■ What to do
Each line of the entries below that includes "purple" belongs in your answer.

○ ○ ○ ○ ○

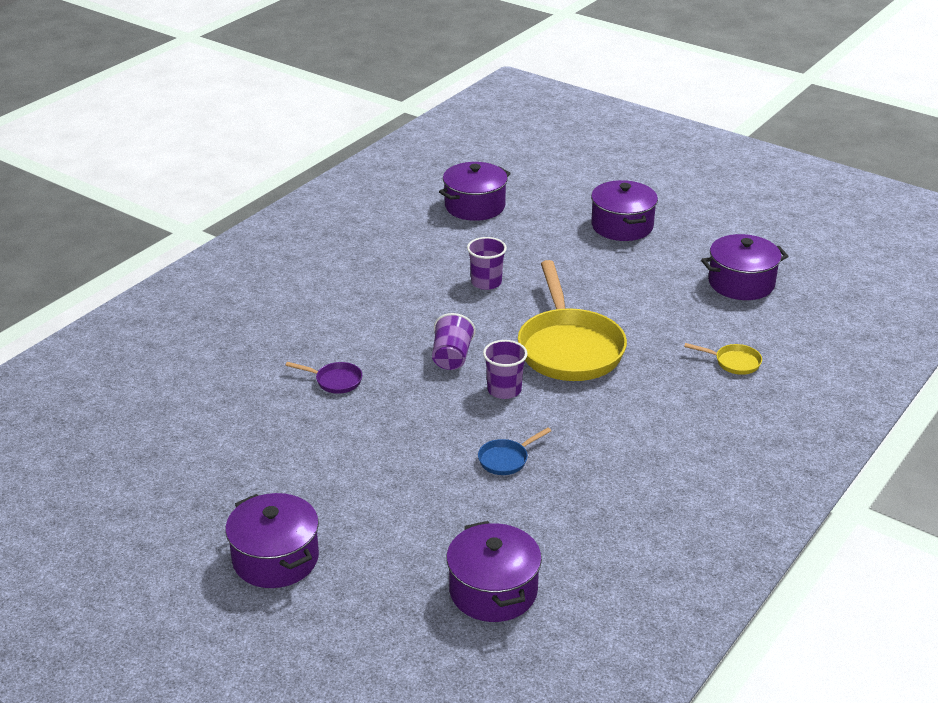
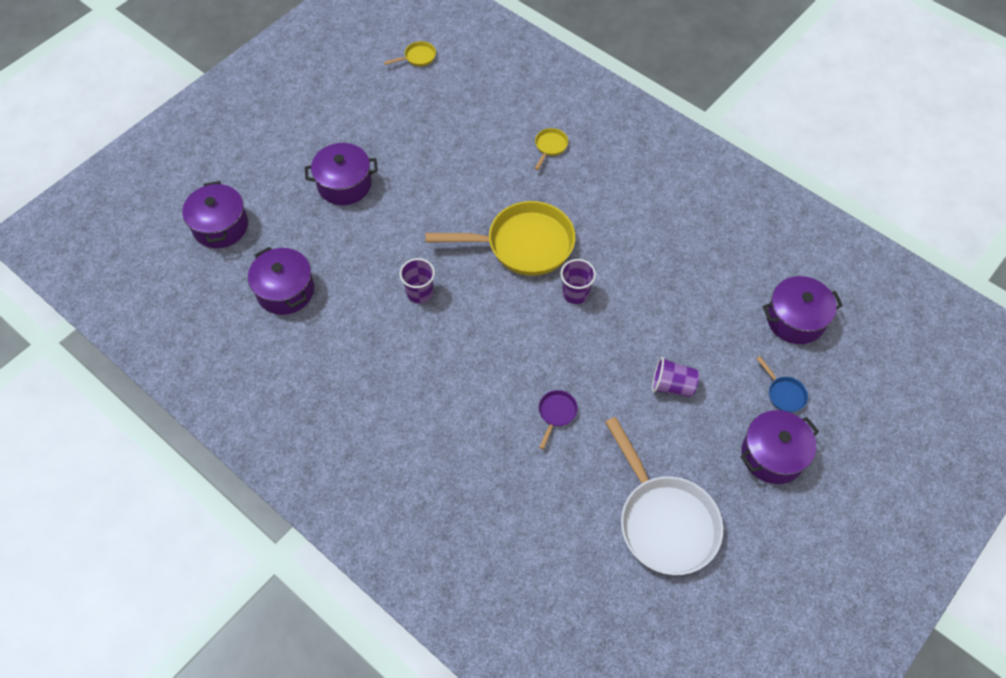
camera: 85 degrees left, 25 degrees up
purple cup [432,313,475,370] -> purple cup moved to [652,357,699,397]
blue pan [478,427,551,475] -> blue pan moved to [756,356,808,413]
purple pot [701,234,788,300] -> purple pot moved to [182,181,248,248]
none -> yellow pan [384,41,436,66]
none -> white pan [605,417,723,575]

○ ○ ○ ○ ○

■ Task result
purple cup [432,313,475,370] -> purple cup moved to [652,357,699,397]
purple pot [701,234,788,300] -> purple pot moved to [182,181,248,248]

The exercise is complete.